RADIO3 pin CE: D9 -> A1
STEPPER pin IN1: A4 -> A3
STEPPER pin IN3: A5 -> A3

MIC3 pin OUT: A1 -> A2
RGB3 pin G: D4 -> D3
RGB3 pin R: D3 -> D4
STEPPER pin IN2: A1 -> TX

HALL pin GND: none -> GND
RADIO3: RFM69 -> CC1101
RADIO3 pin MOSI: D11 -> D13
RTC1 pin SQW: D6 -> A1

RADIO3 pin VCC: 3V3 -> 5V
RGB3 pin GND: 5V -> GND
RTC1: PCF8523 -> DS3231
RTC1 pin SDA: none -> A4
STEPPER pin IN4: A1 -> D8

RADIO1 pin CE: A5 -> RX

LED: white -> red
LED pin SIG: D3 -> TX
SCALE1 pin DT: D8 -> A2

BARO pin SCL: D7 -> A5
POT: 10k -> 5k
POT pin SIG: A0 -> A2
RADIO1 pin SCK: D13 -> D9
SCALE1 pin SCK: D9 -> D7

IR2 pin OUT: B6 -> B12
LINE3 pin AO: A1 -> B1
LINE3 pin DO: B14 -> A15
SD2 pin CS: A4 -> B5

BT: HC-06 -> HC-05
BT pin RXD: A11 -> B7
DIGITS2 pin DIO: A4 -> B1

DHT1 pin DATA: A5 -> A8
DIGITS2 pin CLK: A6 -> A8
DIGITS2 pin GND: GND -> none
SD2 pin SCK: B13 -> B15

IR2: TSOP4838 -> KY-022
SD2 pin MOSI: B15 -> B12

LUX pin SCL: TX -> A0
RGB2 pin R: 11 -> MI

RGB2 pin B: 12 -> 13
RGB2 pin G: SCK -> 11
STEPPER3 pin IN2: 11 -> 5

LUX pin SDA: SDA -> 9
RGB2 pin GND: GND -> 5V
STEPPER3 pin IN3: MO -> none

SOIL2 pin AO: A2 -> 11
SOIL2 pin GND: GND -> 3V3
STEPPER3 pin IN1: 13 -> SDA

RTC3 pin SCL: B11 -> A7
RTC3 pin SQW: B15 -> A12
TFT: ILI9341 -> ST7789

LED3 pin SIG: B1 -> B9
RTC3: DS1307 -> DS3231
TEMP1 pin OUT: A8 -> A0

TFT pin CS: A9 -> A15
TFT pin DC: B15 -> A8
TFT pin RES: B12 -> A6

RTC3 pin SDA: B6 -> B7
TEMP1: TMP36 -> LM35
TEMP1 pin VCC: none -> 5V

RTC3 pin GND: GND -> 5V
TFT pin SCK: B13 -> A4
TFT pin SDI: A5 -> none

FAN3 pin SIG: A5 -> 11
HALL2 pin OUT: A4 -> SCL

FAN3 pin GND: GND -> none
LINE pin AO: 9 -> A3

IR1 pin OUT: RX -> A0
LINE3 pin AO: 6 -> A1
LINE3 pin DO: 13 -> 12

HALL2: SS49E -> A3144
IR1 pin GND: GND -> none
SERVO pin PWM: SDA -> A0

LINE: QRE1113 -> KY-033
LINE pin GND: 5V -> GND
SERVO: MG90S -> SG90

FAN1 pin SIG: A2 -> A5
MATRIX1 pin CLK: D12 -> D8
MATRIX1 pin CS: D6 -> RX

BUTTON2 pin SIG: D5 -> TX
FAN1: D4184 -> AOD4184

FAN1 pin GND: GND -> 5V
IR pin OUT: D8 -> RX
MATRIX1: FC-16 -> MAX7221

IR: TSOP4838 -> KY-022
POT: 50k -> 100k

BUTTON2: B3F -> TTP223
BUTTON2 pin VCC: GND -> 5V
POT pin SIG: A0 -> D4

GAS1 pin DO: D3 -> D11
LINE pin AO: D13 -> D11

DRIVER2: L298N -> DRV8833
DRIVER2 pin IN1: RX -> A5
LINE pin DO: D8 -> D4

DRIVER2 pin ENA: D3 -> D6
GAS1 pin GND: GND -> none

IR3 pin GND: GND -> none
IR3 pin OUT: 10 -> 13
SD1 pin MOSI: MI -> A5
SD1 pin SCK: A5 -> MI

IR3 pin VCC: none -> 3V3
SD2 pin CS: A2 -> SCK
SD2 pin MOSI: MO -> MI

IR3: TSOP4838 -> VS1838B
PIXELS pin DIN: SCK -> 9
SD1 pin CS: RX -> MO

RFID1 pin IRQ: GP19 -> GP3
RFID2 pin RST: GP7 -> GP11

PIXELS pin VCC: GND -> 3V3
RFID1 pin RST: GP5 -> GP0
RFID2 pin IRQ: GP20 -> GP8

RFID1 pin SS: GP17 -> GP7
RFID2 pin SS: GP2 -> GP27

• [Problem details]
The stretch of entries above that starts with the line containing "LINE pin AO: D13 -> D11" and goes on through the line containing "SD1 pin CS: RX -> MO" is to be transcribed exactly, and no other line is to be transcribed.

• [Exercise response]
LINE pin AO: D13 -> D11

DRIVER2: L298N -> DRV8833
DRIVER2 pin IN1: RX -> A5
LINE pin DO: D8 -> D4

DRIVER2 pin ENA: D3 -> D6
GAS1 pin GND: GND -> none

IR3 pin GND: GND -> none
IR3 pin OUT: 10 -> 13
SD1 pin MOSI: MI -> A5
SD1 pin SCK: A5 -> MI

IR3 pin VCC: none -> 3V3
SD2 pin CS: A2 -> SCK
SD2 pin MOSI: MO -> MI

IR3: TSOP4838 -> VS1838B
PIXELS pin DIN: SCK -> 9
SD1 pin CS: RX -> MO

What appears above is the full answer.